Synthetic shape transformation data
+++

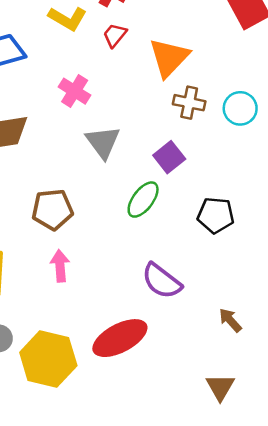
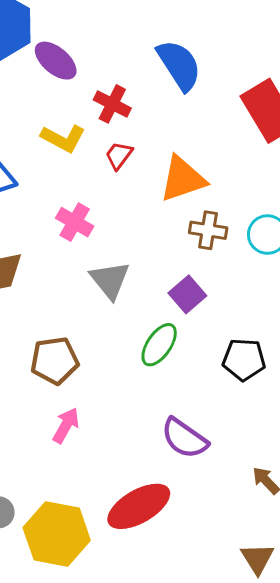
orange triangle: (169, 58) -> (183, 179), turned 30
pink arrow: (60, 266) -> (66, 425), turned 36

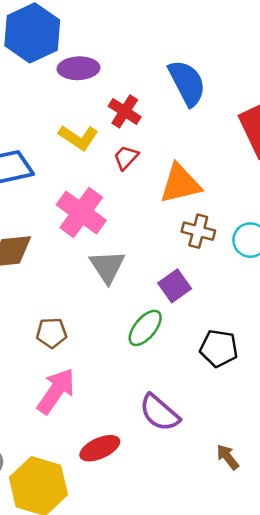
purple ellipse: (56, 61) -> (78, 68), turned -48
pink cross: (75, 222) -> (81, 212), size x1.5
brown pentagon: (55, 361) -> (52, 333), size x0.7
pink arrow: (66, 425) -> (56, 391), size x1.5
red ellipse: (139, 506) -> (100, 448), moved, size x0.7

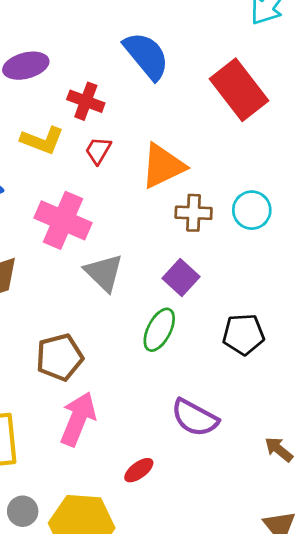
brown pentagon: (52, 333) -> (59, 357), size x1.4
red ellipse: (100, 448) -> (139, 470), size x0.7

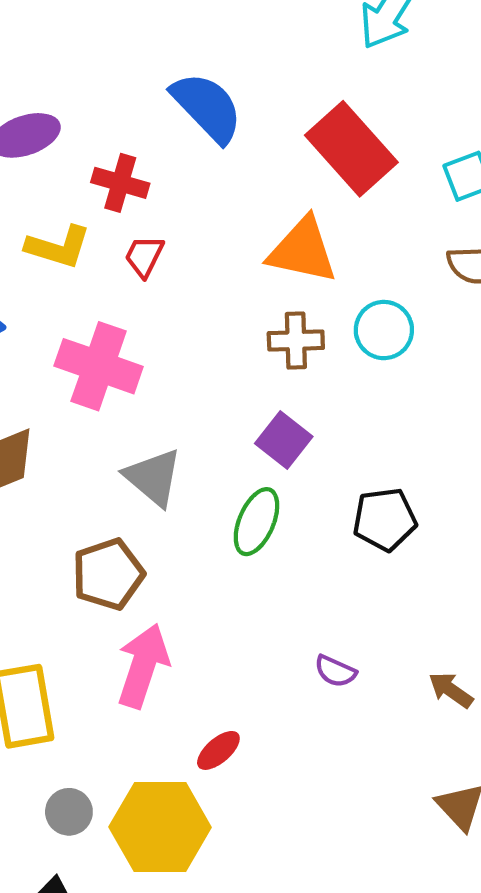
orange triangle: (163, 166) -> (303, 250), moved, turned 42
gray triangle: (104, 273) -> (153, 477), moved
purple semicircle: (195, 418) -> (335, 671), moved, size x0.6
red ellipse: (139, 470) -> (218, 750), moved

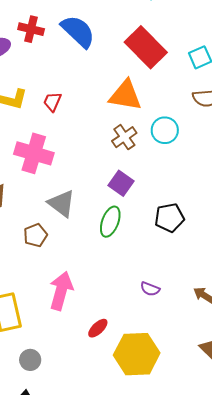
red cross: (120, 183) -> (31, 29), moved
brown cross: (296, 341) -> (124, 137), turned -30
brown pentagon: (108, 574) -> (35, 235), moved, size x0.7
yellow hexagon: (160, 827) -> (137, 354), moved

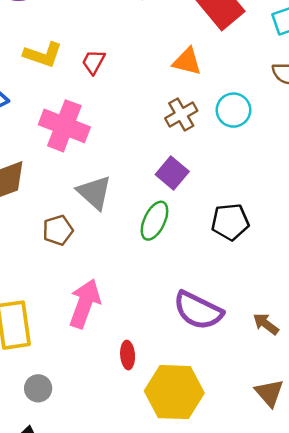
orange triangle: (125, 95) -> (187, 61), size x0.7
purple semicircle: (150, 289) -> (198, 311), size x2.0
red ellipse: (98, 328) -> (128, 355), turned -55

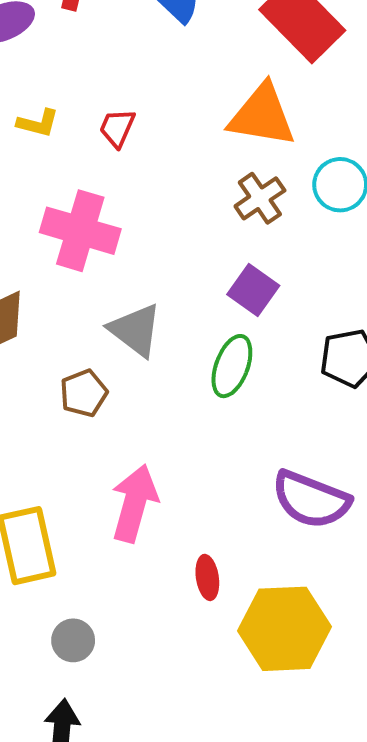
yellow L-shape: (43, 55) -> (38, 123), size x0.7
orange triangle: (187, 61) -> (262, 115), size x1.5

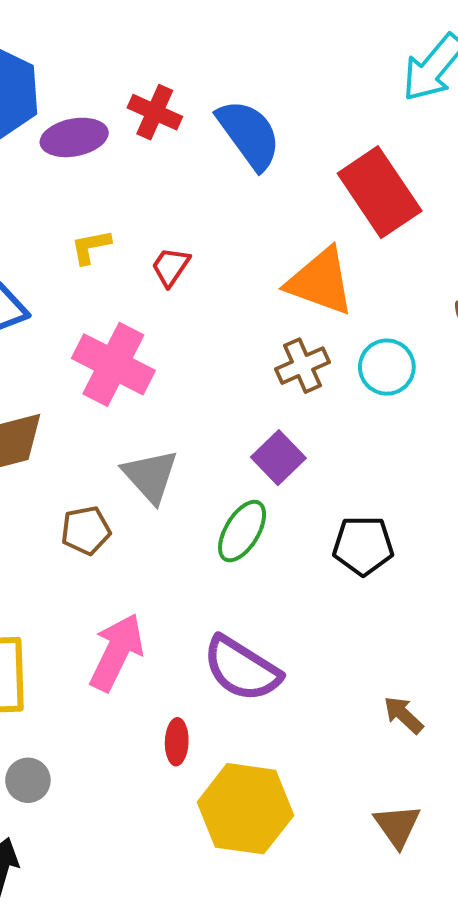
yellow L-shape: (38, 123) -> (91, 247), turned 144
purple semicircle: (311, 500) -> (242, 669), moved

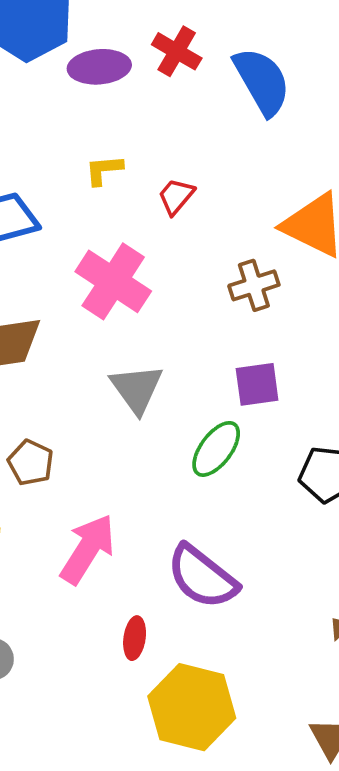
brown cross: (303, 366) -> (254, 285), moved
purple square: (278, 458) -> (257, 384), turned 30
brown pentagon: (86, 530) -> (31, 463), moved, turned 30

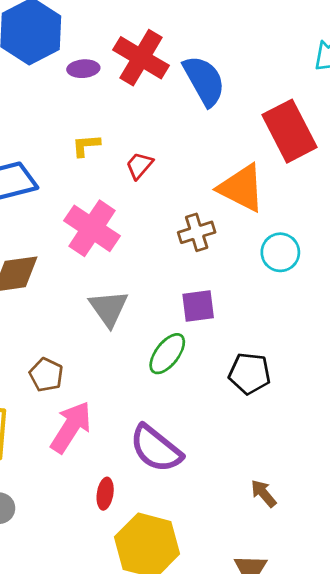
red cross: (177, 51) -> (141, 58), size x1.5
purple ellipse: (99, 67) -> (83, 69), size x0.7
brown pentagon: (31, 463) -> (46, 375), moved

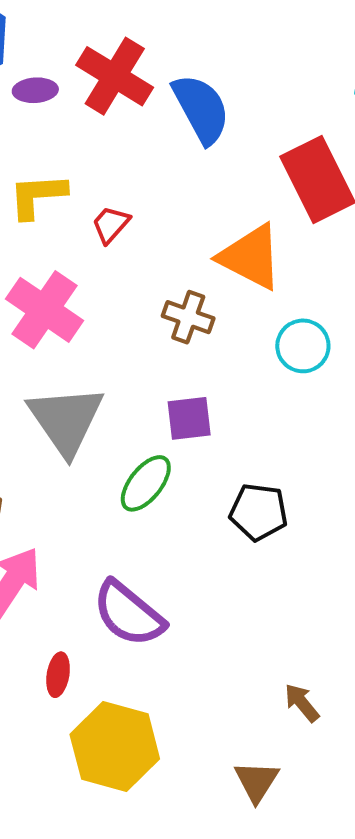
yellow L-shape: (86, 145) -> (38, 196), size x1.5
brown cross: (197, 232) -> (188, 317), turned 36
gray triangle: (109, 308) -> (66, 420), size x1.4
brown arrow: (264, 493) -> (302, 703), moved

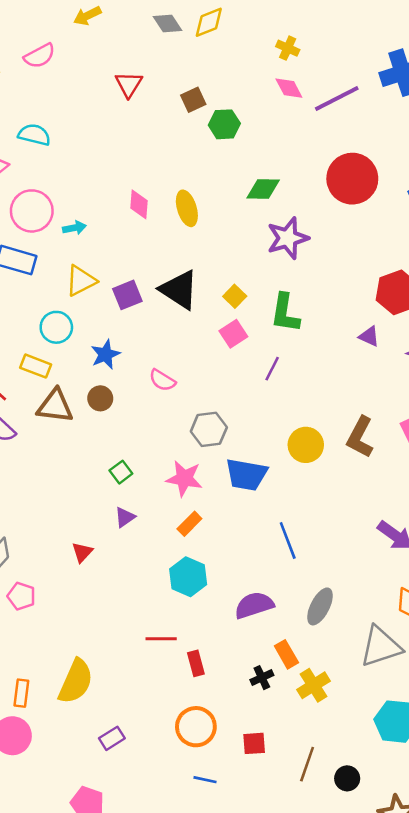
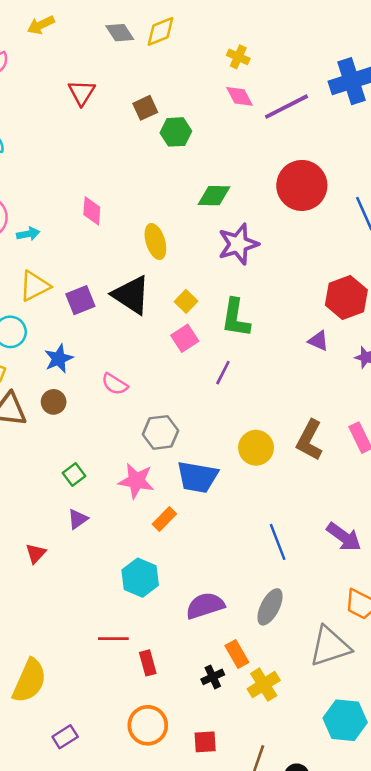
yellow ellipse: (187, 208) -> (155, 241), moved
orange rectangle: (189, 524) -> (164, 519), moved
blue line: (288, 541) -> (278, 542), moved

+++

• [WHAT IS BEING ASKED]
Whatever pictures the entries contain, omit them, and write the rest out exactly.

• [ANSWER BOX]
orange triangle: (169, 58) -> (183, 179), turned 30
pink arrow: (60, 266) -> (66, 425), turned 36

purple ellipse: (56, 61) -> (78, 68), turned -48
pink cross: (75, 222) -> (81, 212), size x1.5
brown pentagon: (55, 361) -> (52, 333), size x0.7
pink arrow: (66, 425) -> (56, 391), size x1.5
red ellipse: (139, 506) -> (100, 448), moved, size x0.7

brown pentagon: (52, 333) -> (59, 357), size x1.4
red ellipse: (100, 448) -> (139, 470), size x0.7

orange triangle: (163, 166) -> (303, 250), moved, turned 42
gray triangle: (104, 273) -> (153, 477), moved
purple semicircle: (195, 418) -> (335, 671), moved, size x0.6
red ellipse: (139, 470) -> (218, 750), moved

red cross: (120, 183) -> (31, 29), moved
brown cross: (296, 341) -> (124, 137), turned -30
brown pentagon: (108, 574) -> (35, 235), moved, size x0.7
yellow hexagon: (160, 827) -> (137, 354), moved

orange triangle: (125, 95) -> (187, 61), size x0.7
purple semicircle: (150, 289) -> (198, 311), size x2.0
red ellipse: (98, 328) -> (128, 355), turned -55

yellow L-shape: (43, 55) -> (38, 123), size x0.7
orange triangle: (187, 61) -> (262, 115), size x1.5

yellow L-shape: (38, 123) -> (91, 247), turned 144
purple semicircle: (311, 500) -> (242, 669), moved

brown cross: (303, 366) -> (254, 285), moved
purple square: (278, 458) -> (257, 384), turned 30
brown pentagon: (86, 530) -> (31, 463), moved, turned 30

red cross: (177, 51) -> (141, 58), size x1.5
purple ellipse: (99, 67) -> (83, 69), size x0.7
brown pentagon: (31, 463) -> (46, 375), moved

yellow L-shape: (86, 145) -> (38, 196), size x1.5
brown cross: (197, 232) -> (188, 317), turned 36
gray triangle: (109, 308) -> (66, 420), size x1.4
brown arrow: (264, 493) -> (302, 703), moved

yellow ellipse: (187, 208) -> (155, 241), moved
orange rectangle: (189, 524) -> (164, 519), moved
blue line: (288, 541) -> (278, 542), moved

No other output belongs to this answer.